| What is needed |
In the material below, find the line containing "brown banana [330,518,425,572]" and the line containing "pink star [649,174,767,260] -> none". Output those two lines and all lines between them exactly, without pictures.

| Data in this exercise |
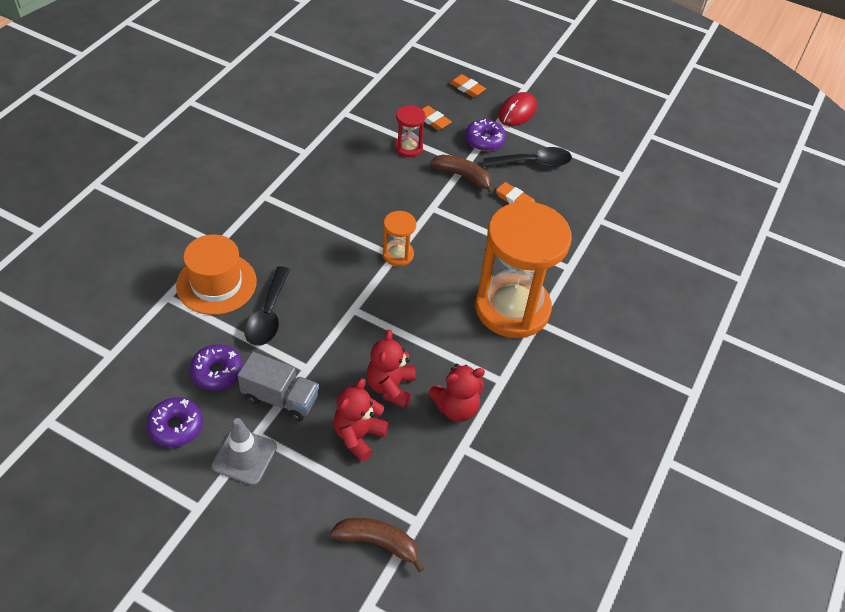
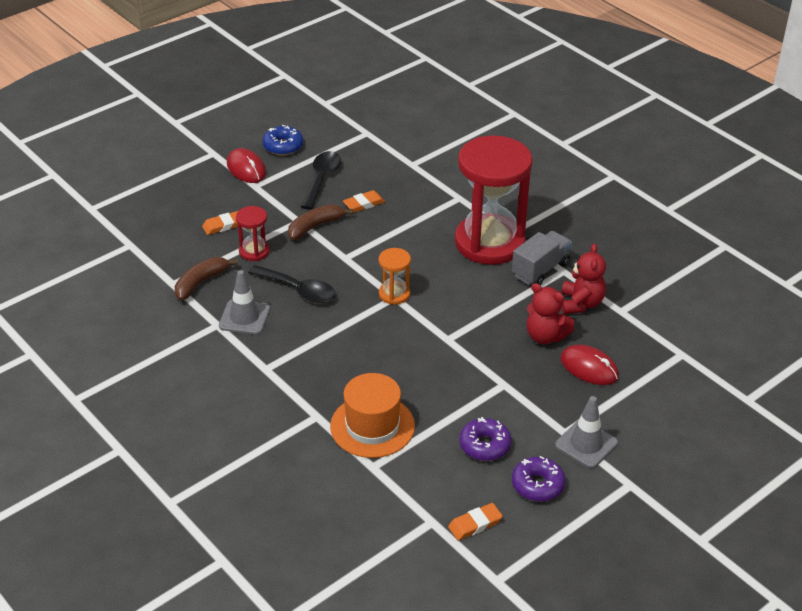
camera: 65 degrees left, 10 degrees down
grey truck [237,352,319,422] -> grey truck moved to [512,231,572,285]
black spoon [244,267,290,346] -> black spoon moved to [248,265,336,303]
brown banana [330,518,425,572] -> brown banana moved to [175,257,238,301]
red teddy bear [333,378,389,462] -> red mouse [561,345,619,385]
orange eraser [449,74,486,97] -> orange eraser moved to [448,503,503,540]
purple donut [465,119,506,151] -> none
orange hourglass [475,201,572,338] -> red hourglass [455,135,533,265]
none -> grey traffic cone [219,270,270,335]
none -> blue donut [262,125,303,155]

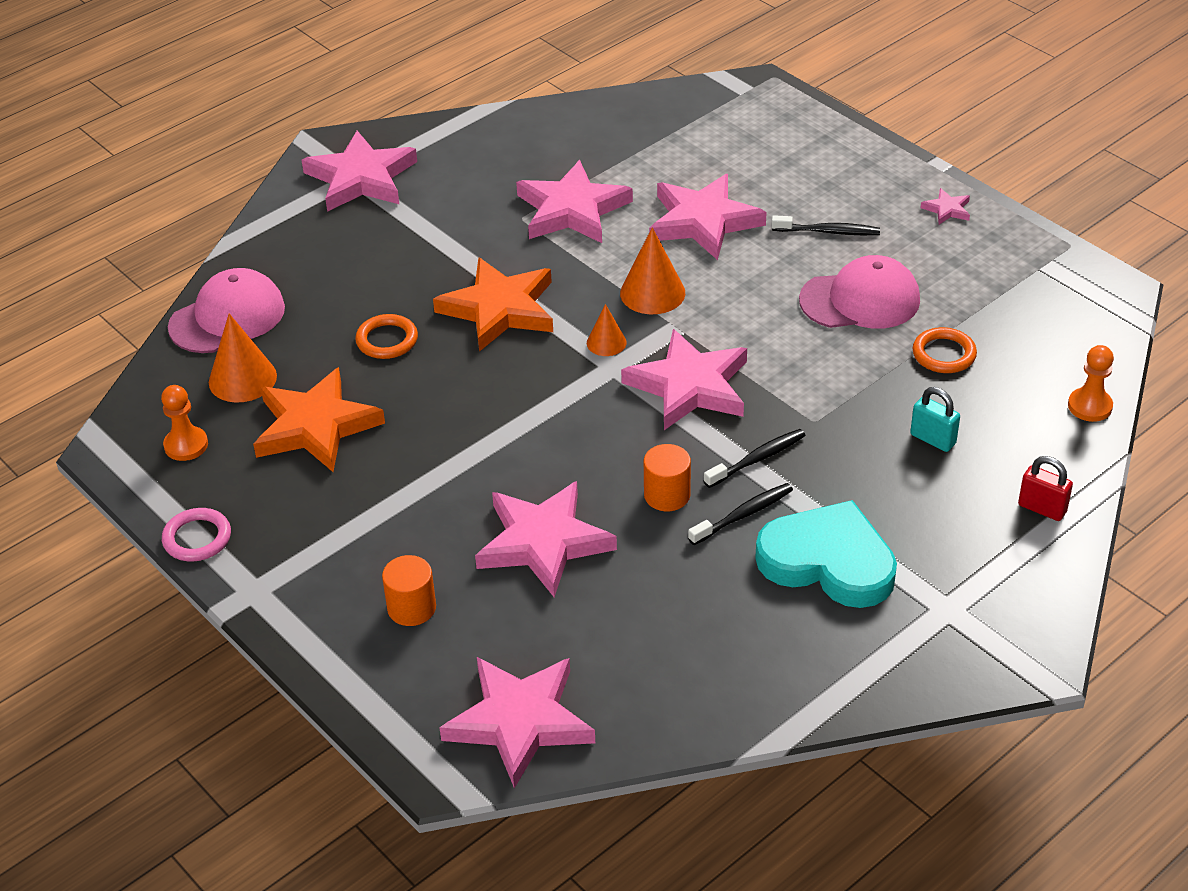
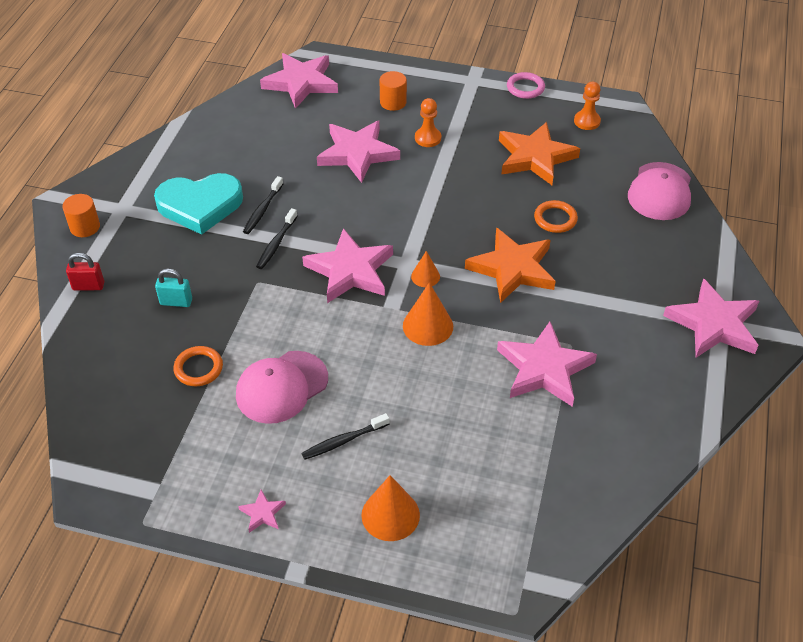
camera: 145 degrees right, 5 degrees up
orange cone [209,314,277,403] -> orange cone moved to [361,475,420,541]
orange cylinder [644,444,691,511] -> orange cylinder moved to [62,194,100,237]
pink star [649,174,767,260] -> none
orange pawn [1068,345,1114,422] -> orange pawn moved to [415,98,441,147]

| Solved problem |
brown banana [330,518,425,572] -> brown banana moved to [175,257,238,301]
red teddy bear [333,378,389,462] -> red mouse [561,345,619,385]
orange eraser [449,74,486,97] -> orange eraser moved to [448,503,503,540]
purple donut [465,119,506,151] -> none
orange hourglass [475,201,572,338] -> red hourglass [455,135,533,265]
none -> grey traffic cone [219,270,270,335]
none -> blue donut [262,125,303,155]

camera: 145 degrees right, 5 degrees up
orange cone [209,314,277,403] -> orange cone moved to [361,475,420,541]
orange cylinder [644,444,691,511] -> orange cylinder moved to [62,194,100,237]
pink star [649,174,767,260] -> none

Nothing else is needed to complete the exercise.